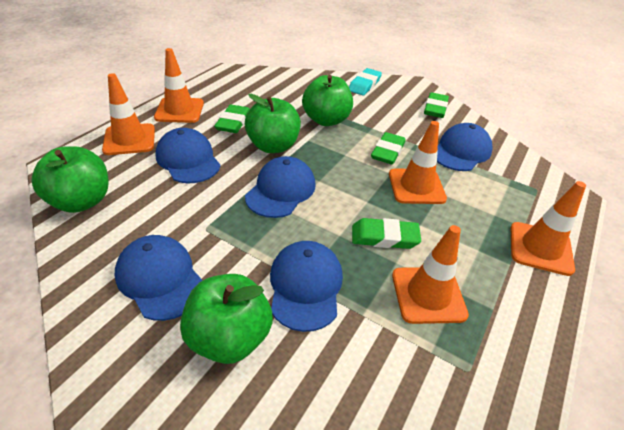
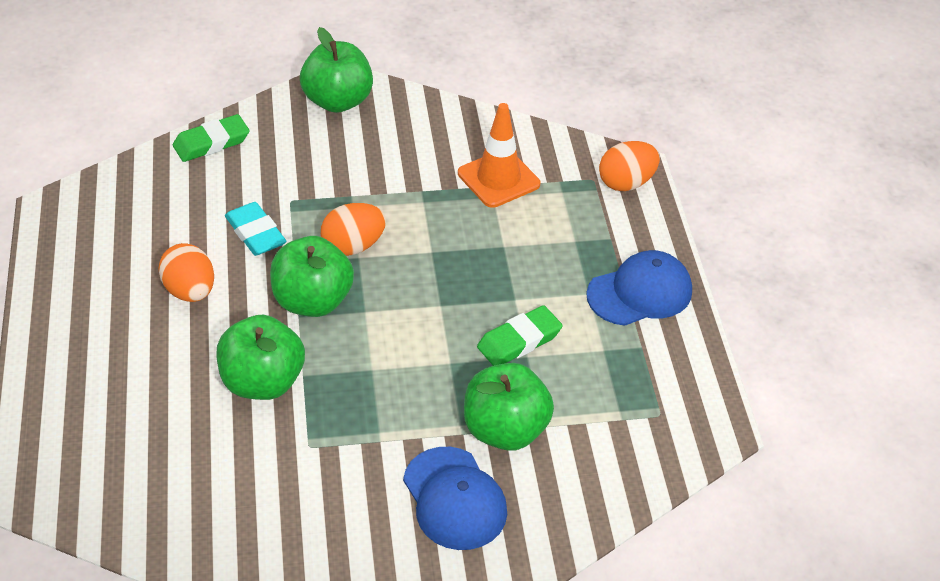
blue cap: 5 -> 2
green eraser: 4 -> 2
orange egg: 0 -> 3
orange traffic cone: 5 -> 1

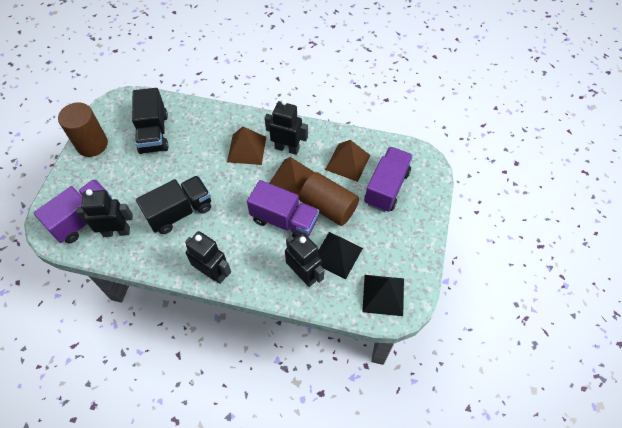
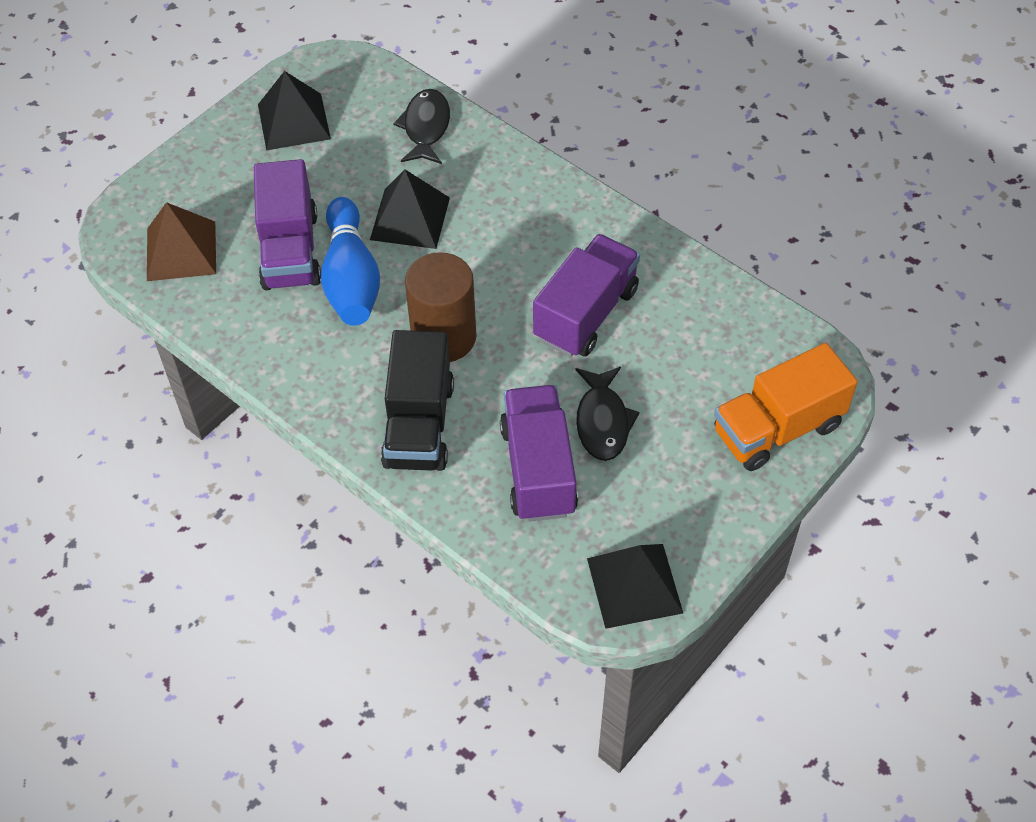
black fish: 0 -> 2
black pyramid: 2 -> 3
black robot: 4 -> 0
black truck: 2 -> 1
blue bowling pin: 0 -> 1
brown cylinder: 2 -> 1
brown pyramid: 3 -> 1
orange truck: 0 -> 1

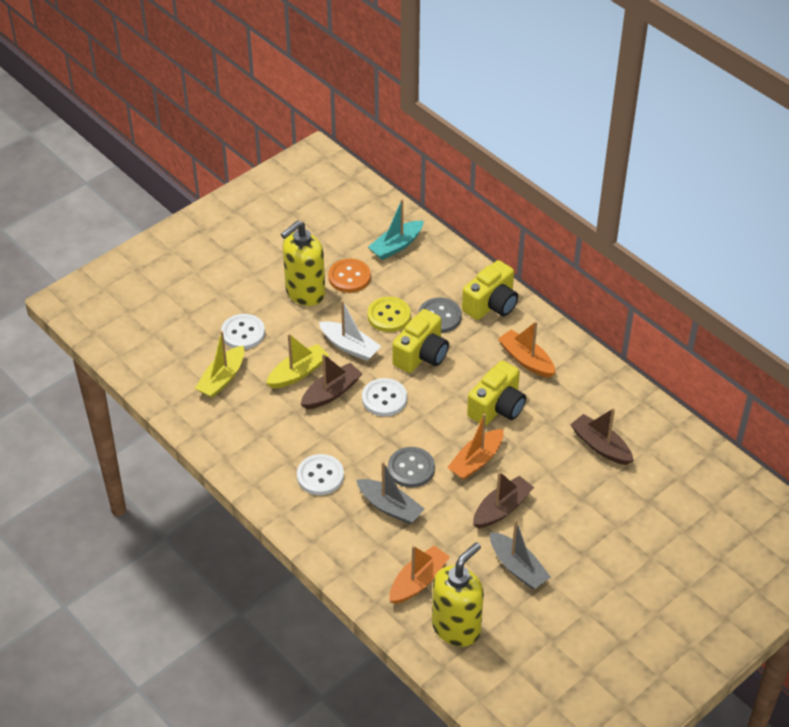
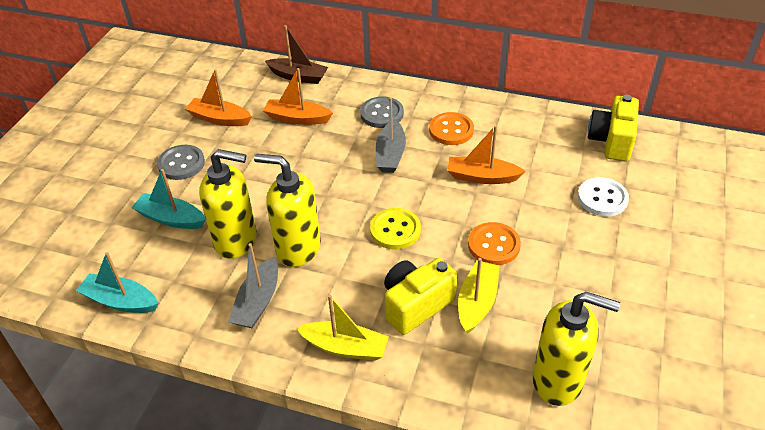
brown boat: 3 -> 1
orange button: 1 -> 2
turquoise boat: 1 -> 2
white boat: 1 -> 0
white button: 3 -> 1
yellow camera: 3 -> 2
yellow soap dispenser: 2 -> 3

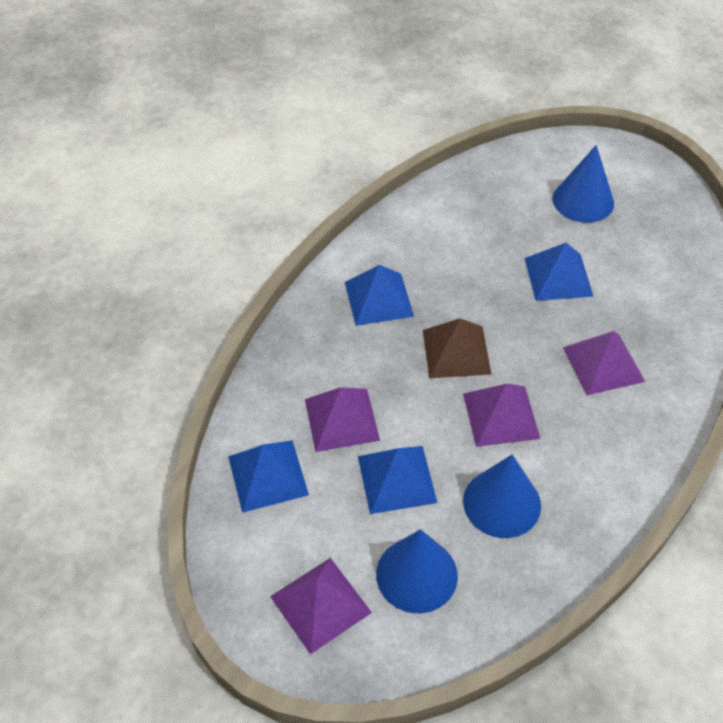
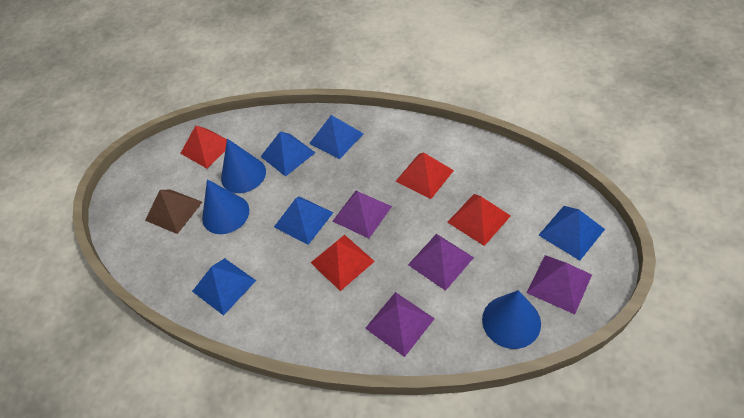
blue pyramid: 4 -> 5
red pyramid: 0 -> 4

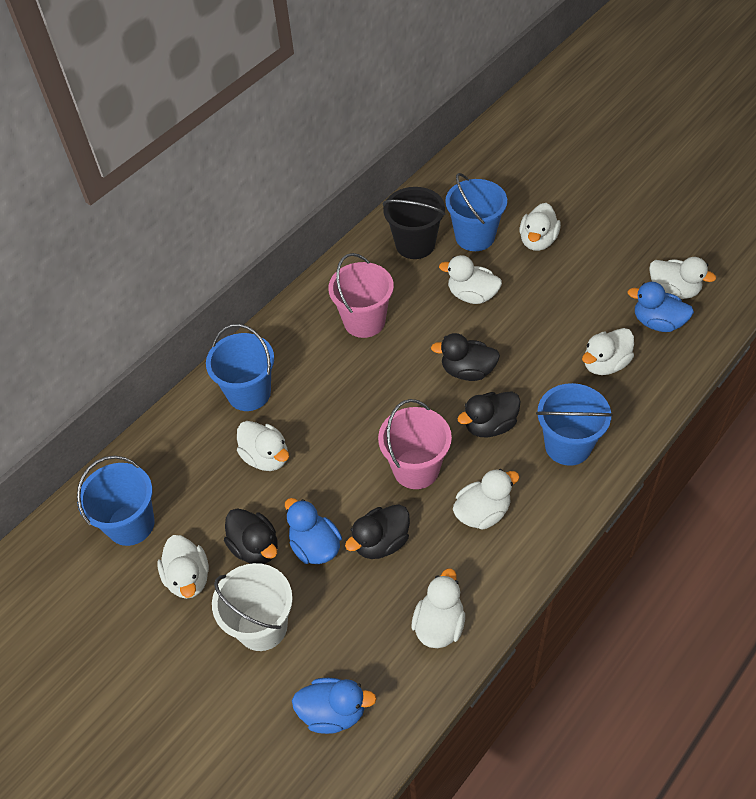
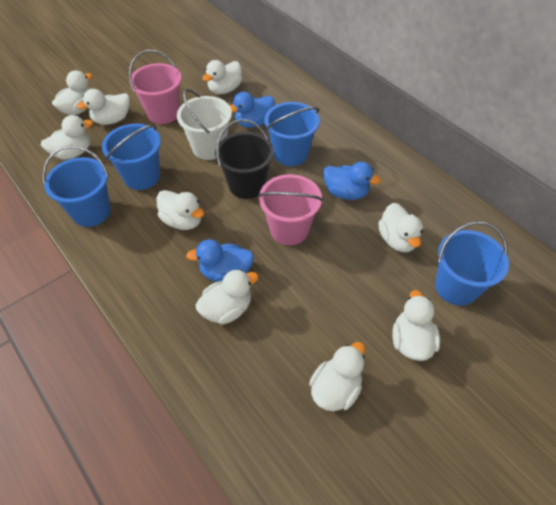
black duck: 4 -> 0
white duck: 8 -> 9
--------
What you are asked to do: In your copy, include no pictures, but reproduce all records exactly.

Completed exercise:
blue cap: 5 -> 2
green eraser: 4 -> 2
orange egg: 0 -> 3
orange traffic cone: 5 -> 1

black fish: 0 -> 2
black pyramid: 2 -> 3
black robot: 4 -> 0
black truck: 2 -> 1
blue bowling pin: 0 -> 1
brown cylinder: 2 -> 1
brown pyramid: 3 -> 1
orange truck: 0 -> 1

brown boat: 3 -> 1
orange button: 1 -> 2
turquoise boat: 1 -> 2
white boat: 1 -> 0
white button: 3 -> 1
yellow camera: 3 -> 2
yellow soap dispenser: 2 -> 3

blue pyramid: 4 -> 5
red pyramid: 0 -> 4

black duck: 4 -> 0
white duck: 8 -> 9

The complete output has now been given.